[Extracted records]
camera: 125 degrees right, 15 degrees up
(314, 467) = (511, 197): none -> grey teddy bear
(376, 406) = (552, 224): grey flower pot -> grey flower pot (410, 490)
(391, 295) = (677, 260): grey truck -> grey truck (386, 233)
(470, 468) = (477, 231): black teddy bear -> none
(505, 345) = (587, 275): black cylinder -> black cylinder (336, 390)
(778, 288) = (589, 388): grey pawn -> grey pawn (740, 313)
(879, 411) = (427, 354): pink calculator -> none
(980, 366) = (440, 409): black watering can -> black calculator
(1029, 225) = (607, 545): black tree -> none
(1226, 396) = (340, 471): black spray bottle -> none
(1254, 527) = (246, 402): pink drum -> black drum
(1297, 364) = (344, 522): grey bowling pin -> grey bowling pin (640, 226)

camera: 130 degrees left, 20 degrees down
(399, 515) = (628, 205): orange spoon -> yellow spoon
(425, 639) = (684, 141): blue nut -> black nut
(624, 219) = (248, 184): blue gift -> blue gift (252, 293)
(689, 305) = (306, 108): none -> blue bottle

--

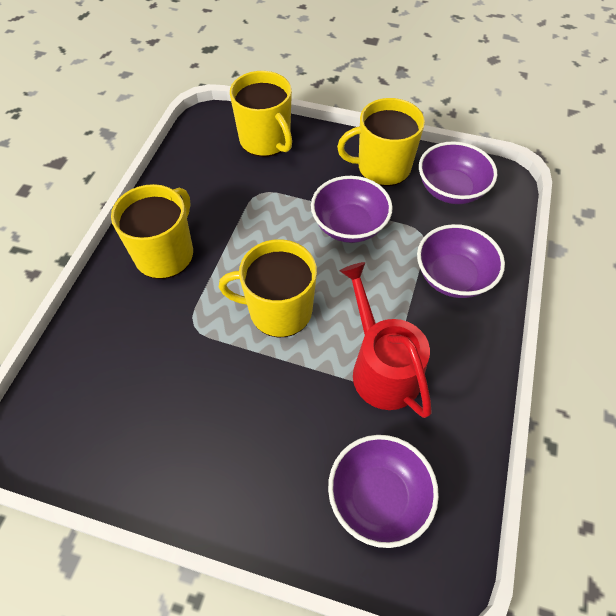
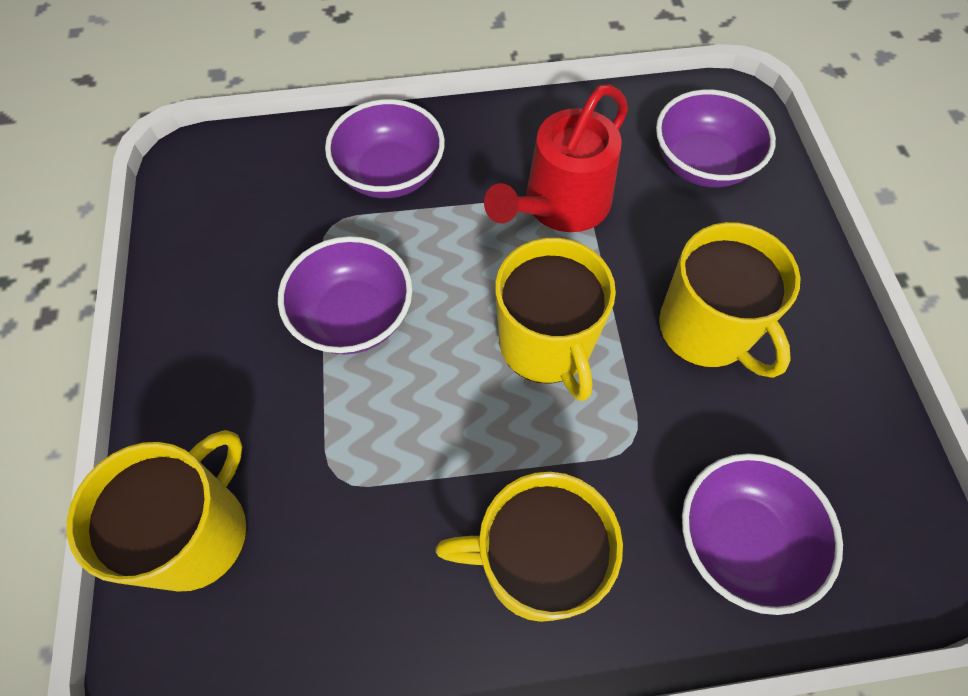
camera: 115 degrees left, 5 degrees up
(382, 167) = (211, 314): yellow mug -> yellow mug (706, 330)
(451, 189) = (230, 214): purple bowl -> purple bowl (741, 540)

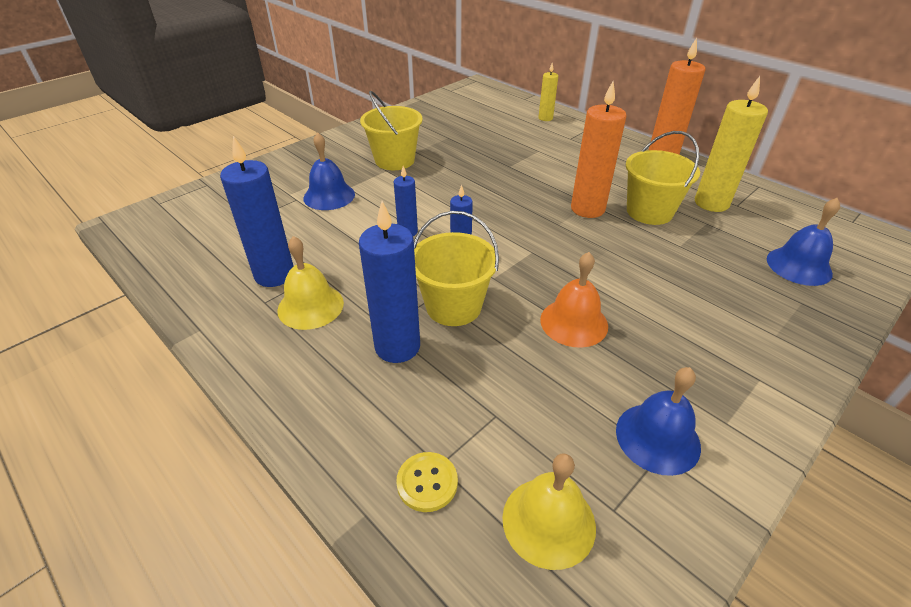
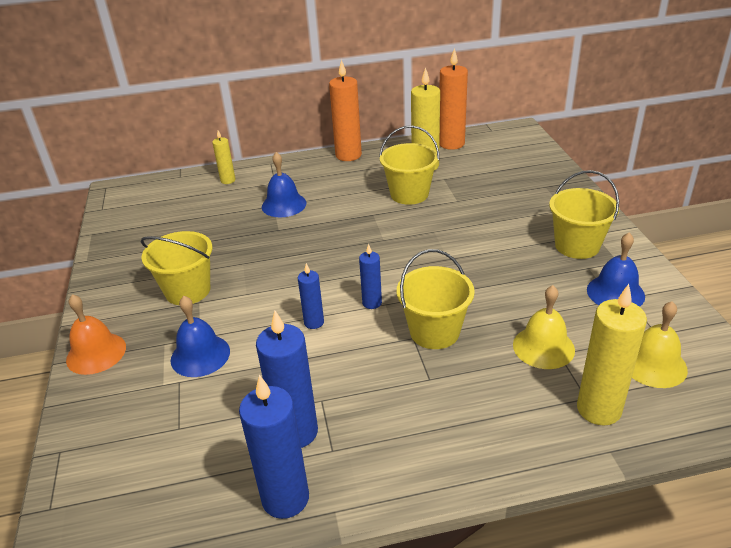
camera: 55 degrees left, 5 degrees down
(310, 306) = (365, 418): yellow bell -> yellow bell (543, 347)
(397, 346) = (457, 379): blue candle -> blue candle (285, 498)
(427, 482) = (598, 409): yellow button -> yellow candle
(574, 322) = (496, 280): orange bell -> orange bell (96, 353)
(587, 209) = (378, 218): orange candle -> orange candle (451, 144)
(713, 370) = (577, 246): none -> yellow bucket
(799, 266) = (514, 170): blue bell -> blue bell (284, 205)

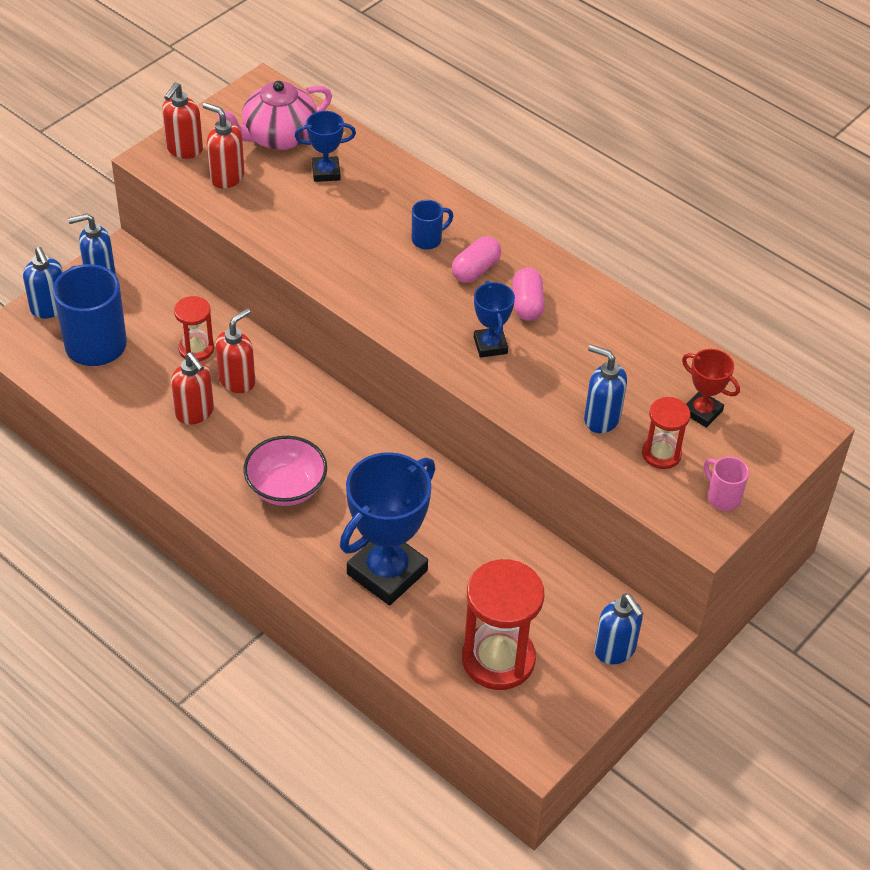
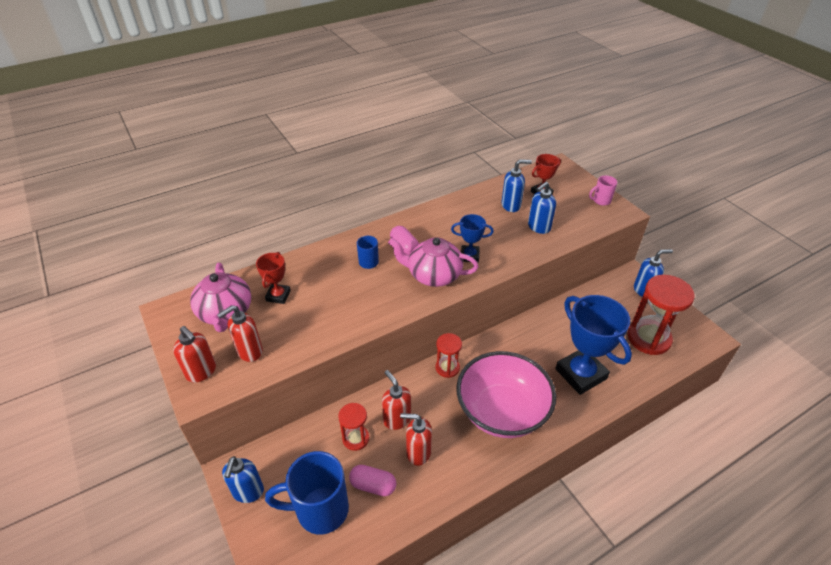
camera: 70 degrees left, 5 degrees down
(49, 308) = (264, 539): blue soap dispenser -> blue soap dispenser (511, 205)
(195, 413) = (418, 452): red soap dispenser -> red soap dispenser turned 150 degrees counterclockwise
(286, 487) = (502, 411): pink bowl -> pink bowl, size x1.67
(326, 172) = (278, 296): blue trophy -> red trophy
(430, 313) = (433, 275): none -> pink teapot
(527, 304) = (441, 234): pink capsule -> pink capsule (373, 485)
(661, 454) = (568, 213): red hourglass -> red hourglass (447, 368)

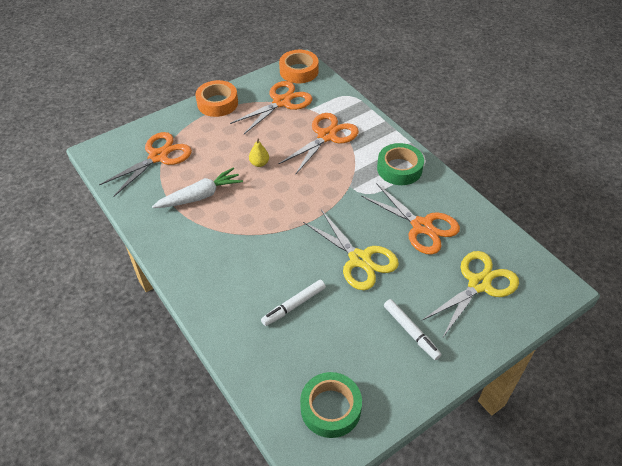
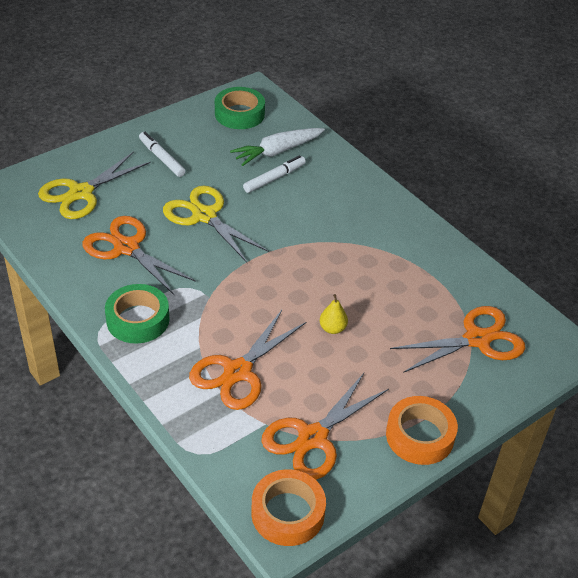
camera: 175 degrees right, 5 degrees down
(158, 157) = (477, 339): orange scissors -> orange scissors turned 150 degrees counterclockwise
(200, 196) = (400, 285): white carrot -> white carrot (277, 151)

→ TASK DIRECTIONS
Excerpt from the records above: set down only the lines from the one that contains "camera: 55 degrees left, 5 degrees down" through the one that contains "(527, 304) = (441, 234): pink", inclusive, word for word. Pictures stay out.

→ OUTPUT OF THE EXERCISE
camera: 55 degrees left, 5 degrees down
(310, 306) = (365, 418): yellow bell -> yellow bell (543, 347)
(397, 346) = (457, 379): blue candle -> blue candle (285, 498)
(427, 482) = (598, 409): yellow button -> yellow candle
(574, 322) = (496, 280): orange bell -> orange bell (96, 353)
(587, 209) = (378, 218): orange candle -> orange candle (451, 144)
(713, 370) = (577, 246): none -> yellow bucket
(799, 266) = (514, 170): blue bell -> blue bell (284, 205)

camera: 70 degrees left, 5 degrees down
(49, 308) = (264, 539): blue soap dispenser -> blue soap dispenser (511, 205)
(195, 413) = (418, 452): red soap dispenser -> red soap dispenser turned 150 degrees counterclockwise
(286, 487) = (502, 411): pink bowl -> pink bowl, size x1.67
(326, 172) = (278, 296): blue trophy -> red trophy
(430, 313) = (433, 275): none -> pink teapot
(527, 304) = (441, 234): pink capsule -> pink capsule (373, 485)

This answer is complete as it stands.